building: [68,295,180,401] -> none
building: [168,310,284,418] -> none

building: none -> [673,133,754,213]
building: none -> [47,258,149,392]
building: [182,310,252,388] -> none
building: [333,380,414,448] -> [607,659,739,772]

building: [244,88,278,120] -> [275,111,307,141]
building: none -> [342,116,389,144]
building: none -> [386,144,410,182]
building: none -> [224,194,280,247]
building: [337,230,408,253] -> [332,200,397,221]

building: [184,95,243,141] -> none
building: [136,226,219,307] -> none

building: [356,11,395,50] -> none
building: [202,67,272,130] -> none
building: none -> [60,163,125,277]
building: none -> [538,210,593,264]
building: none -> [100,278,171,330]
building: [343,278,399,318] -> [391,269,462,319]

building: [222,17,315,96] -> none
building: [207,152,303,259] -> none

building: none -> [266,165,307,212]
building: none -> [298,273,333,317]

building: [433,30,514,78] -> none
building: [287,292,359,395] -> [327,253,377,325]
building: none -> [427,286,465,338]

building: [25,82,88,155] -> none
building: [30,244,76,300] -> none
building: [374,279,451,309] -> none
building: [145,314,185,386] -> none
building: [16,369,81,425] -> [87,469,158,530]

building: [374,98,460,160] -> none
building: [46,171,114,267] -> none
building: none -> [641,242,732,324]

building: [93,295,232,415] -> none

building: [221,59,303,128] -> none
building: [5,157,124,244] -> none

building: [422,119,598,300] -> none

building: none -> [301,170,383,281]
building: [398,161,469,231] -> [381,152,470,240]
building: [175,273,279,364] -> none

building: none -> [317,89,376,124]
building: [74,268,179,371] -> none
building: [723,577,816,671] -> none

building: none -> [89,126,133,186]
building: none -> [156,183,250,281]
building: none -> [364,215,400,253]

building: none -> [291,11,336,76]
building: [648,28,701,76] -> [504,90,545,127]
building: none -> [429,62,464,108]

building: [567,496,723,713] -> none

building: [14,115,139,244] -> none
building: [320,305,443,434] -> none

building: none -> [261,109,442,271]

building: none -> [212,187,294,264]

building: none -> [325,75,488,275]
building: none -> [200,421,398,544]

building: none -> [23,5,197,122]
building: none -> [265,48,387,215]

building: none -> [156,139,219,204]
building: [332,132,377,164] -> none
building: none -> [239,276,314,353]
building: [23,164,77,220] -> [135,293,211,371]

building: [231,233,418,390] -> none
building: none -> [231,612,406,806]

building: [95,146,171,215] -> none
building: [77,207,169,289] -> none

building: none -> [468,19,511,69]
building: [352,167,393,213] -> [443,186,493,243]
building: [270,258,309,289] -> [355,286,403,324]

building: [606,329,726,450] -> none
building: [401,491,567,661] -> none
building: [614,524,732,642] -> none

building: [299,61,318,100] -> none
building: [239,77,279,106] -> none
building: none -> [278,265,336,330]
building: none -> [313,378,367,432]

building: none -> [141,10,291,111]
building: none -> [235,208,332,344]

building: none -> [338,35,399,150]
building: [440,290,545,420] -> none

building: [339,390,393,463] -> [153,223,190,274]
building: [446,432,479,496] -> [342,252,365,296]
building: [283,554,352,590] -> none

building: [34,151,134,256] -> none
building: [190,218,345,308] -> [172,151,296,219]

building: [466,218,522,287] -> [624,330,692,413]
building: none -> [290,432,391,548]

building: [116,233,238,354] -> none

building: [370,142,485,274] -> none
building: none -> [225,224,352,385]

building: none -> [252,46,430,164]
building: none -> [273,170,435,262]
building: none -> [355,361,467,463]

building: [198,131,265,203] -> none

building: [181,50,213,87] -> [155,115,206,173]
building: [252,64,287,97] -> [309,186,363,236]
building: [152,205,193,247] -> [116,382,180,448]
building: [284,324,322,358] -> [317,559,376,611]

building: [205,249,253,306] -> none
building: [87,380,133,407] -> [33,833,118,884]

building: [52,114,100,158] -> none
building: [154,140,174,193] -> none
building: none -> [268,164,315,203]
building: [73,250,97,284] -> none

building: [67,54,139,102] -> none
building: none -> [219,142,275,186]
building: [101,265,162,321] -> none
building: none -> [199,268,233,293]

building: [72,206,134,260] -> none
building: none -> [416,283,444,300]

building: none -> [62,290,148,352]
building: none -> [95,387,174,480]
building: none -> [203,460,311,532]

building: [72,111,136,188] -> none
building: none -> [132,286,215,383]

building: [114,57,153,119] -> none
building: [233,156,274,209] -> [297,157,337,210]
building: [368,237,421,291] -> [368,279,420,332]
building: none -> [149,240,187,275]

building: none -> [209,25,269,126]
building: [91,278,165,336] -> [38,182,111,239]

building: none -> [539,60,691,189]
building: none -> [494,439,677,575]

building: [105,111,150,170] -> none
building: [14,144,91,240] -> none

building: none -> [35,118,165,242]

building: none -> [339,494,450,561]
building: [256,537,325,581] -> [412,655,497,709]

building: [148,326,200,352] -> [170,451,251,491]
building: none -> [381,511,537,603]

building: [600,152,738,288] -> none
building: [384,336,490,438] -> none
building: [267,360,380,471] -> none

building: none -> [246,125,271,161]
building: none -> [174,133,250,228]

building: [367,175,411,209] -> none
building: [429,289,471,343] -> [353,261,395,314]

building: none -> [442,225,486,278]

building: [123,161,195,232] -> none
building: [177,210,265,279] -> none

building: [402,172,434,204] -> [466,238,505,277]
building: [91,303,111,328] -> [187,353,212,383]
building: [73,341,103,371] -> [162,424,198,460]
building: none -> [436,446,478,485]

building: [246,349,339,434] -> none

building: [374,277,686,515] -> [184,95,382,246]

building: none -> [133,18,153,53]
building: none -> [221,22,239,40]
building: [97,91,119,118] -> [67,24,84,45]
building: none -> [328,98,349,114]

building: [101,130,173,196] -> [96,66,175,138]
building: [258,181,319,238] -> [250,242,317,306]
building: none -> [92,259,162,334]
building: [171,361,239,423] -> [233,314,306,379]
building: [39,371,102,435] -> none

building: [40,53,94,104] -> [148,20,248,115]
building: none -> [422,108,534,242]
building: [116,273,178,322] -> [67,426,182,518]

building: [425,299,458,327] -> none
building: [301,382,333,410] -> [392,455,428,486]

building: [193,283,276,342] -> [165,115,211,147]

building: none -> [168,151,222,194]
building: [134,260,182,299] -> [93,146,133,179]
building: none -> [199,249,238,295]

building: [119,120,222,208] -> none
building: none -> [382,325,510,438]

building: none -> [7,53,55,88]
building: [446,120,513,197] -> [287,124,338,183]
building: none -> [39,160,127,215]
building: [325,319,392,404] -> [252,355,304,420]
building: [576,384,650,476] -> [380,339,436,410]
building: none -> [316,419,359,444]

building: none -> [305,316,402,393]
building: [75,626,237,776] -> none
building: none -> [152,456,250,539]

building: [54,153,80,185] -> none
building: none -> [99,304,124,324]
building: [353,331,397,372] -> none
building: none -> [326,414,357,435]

> _Problem requirements_
Write out every line of the data exactly, leaving nothing out.

> _Completed exercise_
building: [68,295,180,401] -> none
building: [168,310,284,418] -> none

building: none -> [673,133,754,213]
building: none -> [47,258,149,392]
building: [182,310,252,388] -> none
building: [333,380,414,448] -> [607,659,739,772]

building: [244,88,278,120] -> [275,111,307,141]
building: none -> [342,116,389,144]
building: none -> [386,144,410,182]
building: none -> [224,194,280,247]
building: [337,230,408,253] -> [332,200,397,221]

building: [184,95,243,141] -> none
building: [136,226,219,307] -> none

building: [356,11,395,50] -> none
building: [202,67,272,130] -> none
building: none -> [60,163,125,277]
building: none -> [538,210,593,264]
building: none -> [100,278,171,330]
building: [343,278,399,318] -> [391,269,462,319]

building: [222,17,315,96] -> none
building: [207,152,303,259] -> none

building: none -> [266,165,307,212]
building: none -> [298,273,333,317]

building: [433,30,514,78] -> none
building: [287,292,359,395] -> [327,253,377,325]
building: none -> [427,286,465,338]

building: [25,82,88,155] -> none
building: [30,244,76,300] -> none
building: [374,279,451,309] -> none
building: [145,314,185,386] -> none
building: [16,369,81,425] -> [87,469,158,530]

building: [374,98,460,160] -> none
building: [46,171,114,267] -> none
building: none -> [641,242,732,324]

building: [93,295,232,415] -> none

building: [221,59,303,128] -> none
building: [5,157,124,244] -> none

building: [422,119,598,300] -> none

building: none -> [301,170,383,281]
building: [398,161,469,231] -> [381,152,470,240]
building: [175,273,279,364] -> none

building: none -> [317,89,376,124]
building: [74,268,179,371] -> none
building: [723,577,816,671] -> none

building: none -> [89,126,133,186]
building: none -> [156,183,250,281]
building: none -> [364,215,400,253]

building: none -> [291,11,336,76]
building: [648,28,701,76] -> [504,90,545,127]
building: none -> [429,62,464,108]

building: [567,496,723,713] -> none

building: [14,115,139,244] -> none
building: [320,305,443,434] -> none

building: none -> [261,109,442,271]

building: none -> [212,187,294,264]

building: none -> [325,75,488,275]
building: none -> [200,421,398,544]

building: none -> [23,5,197,122]
building: none -> [265,48,387,215]

building: none -> [156,139,219,204]
building: [332,132,377,164] -> none
building: none -> [239,276,314,353]
building: [23,164,77,220] -> [135,293,211,371]

building: [231,233,418,390] -> none
building: none -> [231,612,406,806]

building: [95,146,171,215] -> none
building: [77,207,169,289] -> none

building: none -> [468,19,511,69]
building: [352,167,393,213] -> [443,186,493,243]
building: [270,258,309,289] -> [355,286,403,324]

building: [606,329,726,450] -> none
building: [401,491,567,661] -> none
building: [614,524,732,642] -> none

building: [299,61,318,100] -> none
building: [239,77,279,106] -> none
building: none -> [278,265,336,330]
building: none -> [313,378,367,432]

building: none -> [141,10,291,111]
building: none -> [235,208,332,344]

building: none -> [338,35,399,150]
building: [440,290,545,420] -> none

building: [339,390,393,463] -> [153,223,190,274]
building: [446,432,479,496] -> [342,252,365,296]
building: [283,554,352,590] -> none

building: [34,151,134,256] -> none
building: [190,218,345,308] -> [172,151,296,219]

building: [466,218,522,287] -> [624,330,692,413]
building: none -> [290,432,391,548]

building: [116,233,238,354] -> none

building: [370,142,485,274] -> none
building: none -> [225,224,352,385]

building: none -> [252,46,430,164]
building: none -> [273,170,435,262]
building: none -> [355,361,467,463]

building: [198,131,265,203] -> none

building: [181,50,213,87] -> [155,115,206,173]
building: [252,64,287,97] -> [309,186,363,236]
building: [152,205,193,247] -> [116,382,180,448]
building: [284,324,322,358] -> [317,559,376,611]

building: [205,249,253,306] -> none
building: [87,380,133,407] -> [33,833,118,884]

building: [52,114,100,158] -> none
building: [154,140,174,193] -> none
building: none -> [268,164,315,203]
building: [73,250,97,284] -> none

building: [67,54,139,102] -> none
building: none -> [219,142,275,186]
building: [101,265,162,321] -> none
building: none -> [199,268,233,293]

building: [72,206,134,260] -> none
building: none -> [416,283,444,300]

building: none -> [62,290,148,352]
building: none -> [95,387,174,480]
building: none -> [203,460,311,532]

building: [72,111,136,188] -> none
building: none -> [132,286,215,383]

building: [114,57,153,119] -> none
building: [233,156,274,209] -> [297,157,337,210]
building: [368,237,421,291] -> [368,279,420,332]
building: none -> [149,240,187,275]

building: none -> [209,25,269,126]
building: [91,278,165,336] -> [38,182,111,239]

building: none -> [539,60,691,189]
building: none -> [494,439,677,575]

building: [105,111,150,170] -> none
building: [14,144,91,240] -> none

building: none -> [35,118,165,242]

building: none -> [339,494,450,561]
building: [256,537,325,581] -> [412,655,497,709]

building: [148,326,200,352] -> [170,451,251,491]
building: none -> [381,511,537,603]

building: [600,152,738,288] -> none
building: [384,336,490,438] -> none
building: [267,360,380,471] -> none

building: none -> [246,125,271,161]
building: none -> [174,133,250,228]

building: [367,175,411,209] -> none
building: [429,289,471,343] -> [353,261,395,314]

building: none -> [442,225,486,278]

building: [123,161,195,232] -> none
building: [177,210,265,279] -> none

building: [402,172,434,204] -> [466,238,505,277]
building: [91,303,111,328] -> [187,353,212,383]
building: [73,341,103,371] -> [162,424,198,460]
building: none -> [436,446,478,485]

building: [246,349,339,434] -> none

building: [374,277,686,515] -> [184,95,382,246]

building: none -> [133,18,153,53]
building: none -> [221,22,239,40]
building: [97,91,119,118] -> [67,24,84,45]
building: none -> [328,98,349,114]

building: [101,130,173,196] -> [96,66,175,138]
building: [258,181,319,238] -> [250,242,317,306]
building: none -> [92,259,162,334]
building: [171,361,239,423] -> [233,314,306,379]
building: [39,371,102,435] -> none

building: [40,53,94,104] -> [148,20,248,115]
building: none -> [422,108,534,242]
building: [116,273,178,322] -> [67,426,182,518]

building: [425,299,458,327] -> none
building: [301,382,333,410] -> [392,455,428,486]

building: [193,283,276,342] -> [165,115,211,147]

building: none -> [168,151,222,194]
building: [134,260,182,299] -> [93,146,133,179]
building: none -> [199,249,238,295]

building: [119,120,222,208] -> none
building: none -> [382,325,510,438]

building: none -> [7,53,55,88]
building: [446,120,513,197] -> [287,124,338,183]
building: none -> [39,160,127,215]
building: [325,319,392,404] -> [252,355,304,420]
building: [576,384,650,476] -> [380,339,436,410]
building: none -> [316,419,359,444]

building: none -> [305,316,402,393]
building: [75,626,237,776] -> none
building: none -> [152,456,250,539]

building: [54,153,80,185] -> none
building: none -> [99,304,124,324]
building: [353,331,397,372] -> none
building: none -> [326,414,357,435]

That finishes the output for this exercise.